▶ [Task requirements]: From the entries that follow, copy exactly the lines beginning at the line holding "red star: (214, 244) -> (285, 360), moved" and continuing through the line holding "black hexagon: (89, 525) -> (85, 543), moved".

[Dataset items]
┌────────

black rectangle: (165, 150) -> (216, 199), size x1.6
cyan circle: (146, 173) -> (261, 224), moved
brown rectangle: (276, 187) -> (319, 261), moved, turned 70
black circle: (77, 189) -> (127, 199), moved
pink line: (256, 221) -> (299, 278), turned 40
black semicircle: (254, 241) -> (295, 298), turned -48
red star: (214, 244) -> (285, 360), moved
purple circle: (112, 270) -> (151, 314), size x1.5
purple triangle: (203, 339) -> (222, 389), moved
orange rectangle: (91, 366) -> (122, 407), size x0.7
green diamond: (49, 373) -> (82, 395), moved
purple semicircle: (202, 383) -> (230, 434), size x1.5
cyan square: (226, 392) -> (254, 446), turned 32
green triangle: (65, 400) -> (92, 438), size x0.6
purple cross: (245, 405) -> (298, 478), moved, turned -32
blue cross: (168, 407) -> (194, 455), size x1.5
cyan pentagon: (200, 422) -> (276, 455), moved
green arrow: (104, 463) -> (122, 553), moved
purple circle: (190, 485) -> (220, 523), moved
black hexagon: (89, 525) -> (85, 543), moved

└────────
┌────────

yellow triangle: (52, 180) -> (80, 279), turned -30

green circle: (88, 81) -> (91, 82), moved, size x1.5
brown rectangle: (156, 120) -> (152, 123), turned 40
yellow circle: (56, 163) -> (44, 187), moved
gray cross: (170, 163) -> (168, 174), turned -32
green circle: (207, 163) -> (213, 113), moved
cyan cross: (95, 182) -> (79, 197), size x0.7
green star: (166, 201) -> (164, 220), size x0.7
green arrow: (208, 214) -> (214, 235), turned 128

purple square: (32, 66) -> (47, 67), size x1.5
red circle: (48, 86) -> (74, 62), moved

└────────

▶ [Your response]:
red star: (214, 244) -> (285, 360), moved
purple circle: (112, 270) -> (151, 314), size x1.5
purple triangle: (203, 339) -> (222, 389), moved
orange rectangle: (91, 366) -> (122, 407), size x0.7
green diamond: (49, 373) -> (82, 395), moved
purple semicircle: (202, 383) -> (230, 434), size x1.5
cyan square: (226, 392) -> (254, 446), turned 32
green triangle: (65, 400) -> (92, 438), size x0.6
purple cross: (245, 405) -> (298, 478), moved, turned -32
blue cross: (168, 407) -> (194, 455), size x1.5
cyan pentagon: (200, 422) -> (276, 455), moved
green arrow: (104, 463) -> (122, 553), moved
purple circle: (190, 485) -> (220, 523), moved
black hexagon: (89, 525) -> (85, 543), moved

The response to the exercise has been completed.